◆ **Data extract**

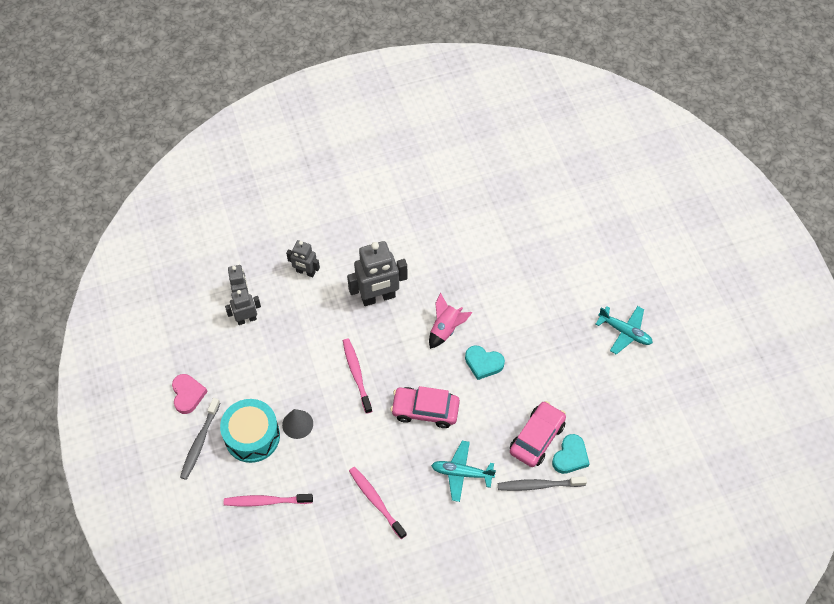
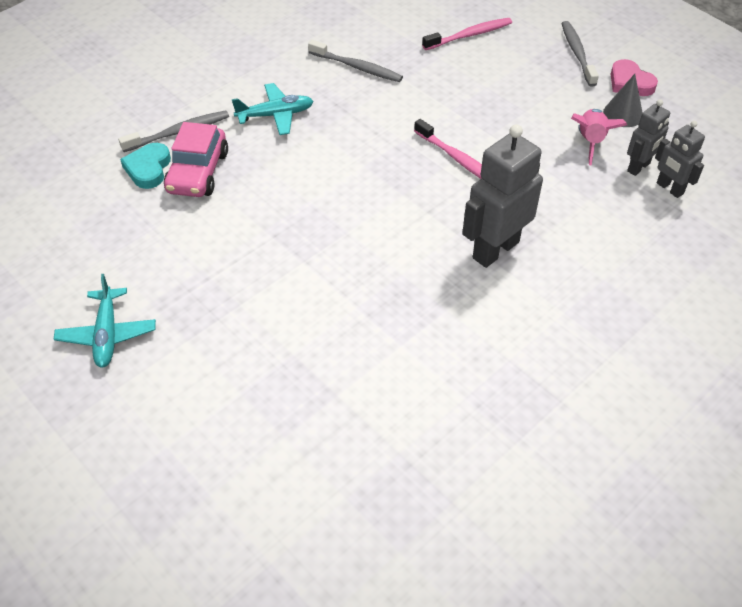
camera: 155 degrees right, 10 degrees down
turquoise drum [220,399,280,463] -> none
grey cone [282,409,313,439] -> grey cone moved to [603,74,643,127]
grey robot [286,240,320,277] -> none
pink toothbrush [349,467,407,539] -> grey toothbrush [308,40,403,82]
pink car [391,386,460,428] -> none
pink rocket [429,293,472,349] -> pink rocket moved to [571,109,627,166]
turquoise heart [465,345,505,380] -> none
turquoise plane [596,306,653,355] -> turquoise plane turned 105 degrees counterclockwise [54,274,156,367]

◆ **The problem**
Everything in the listing must be copied exactly except the pictures.

◆ **Task response**
camera: 155 degrees right, 10 degrees down
turquoise drum [220,399,280,463] -> none
grey cone [282,409,313,439] -> grey cone moved to [603,74,643,127]
grey robot [286,240,320,277] -> none
pink toothbrush [349,467,407,539] -> grey toothbrush [308,40,403,82]
pink car [391,386,460,428] -> none
pink rocket [429,293,472,349] -> pink rocket moved to [571,109,627,166]
turquoise heart [465,345,505,380] -> none
turquoise plane [596,306,653,355] -> turquoise plane turned 105 degrees counterclockwise [54,274,156,367]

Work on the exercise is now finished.